ACTIVITY:
What are the lines, copied exactly, from the one containing "moved | blue" through the last line of the records below, both included?

PROVIDED DATA:
========================================================================

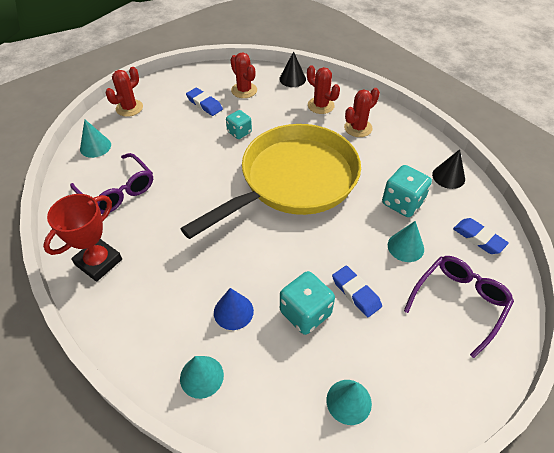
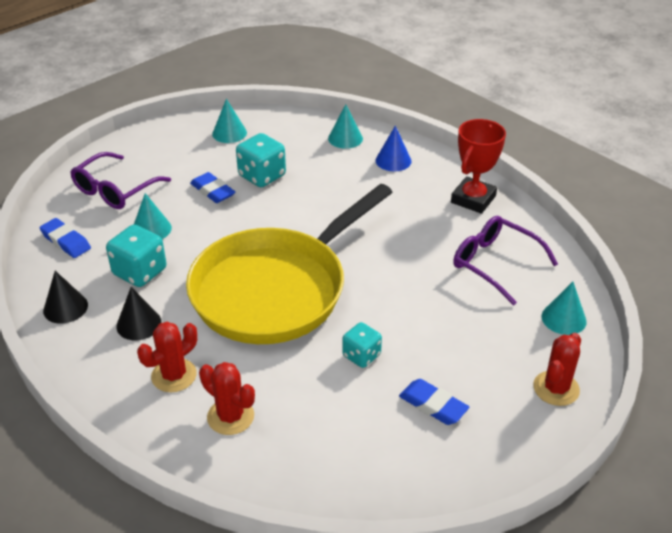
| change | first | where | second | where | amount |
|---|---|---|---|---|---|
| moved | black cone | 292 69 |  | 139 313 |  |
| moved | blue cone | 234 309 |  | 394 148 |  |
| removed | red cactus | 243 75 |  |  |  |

========================================================================

WORKED SOLUTION:
| moved | blue cone | 234 309 |  | 394 148 |  |
| removed | red cactus | 243 75 |  |  |  |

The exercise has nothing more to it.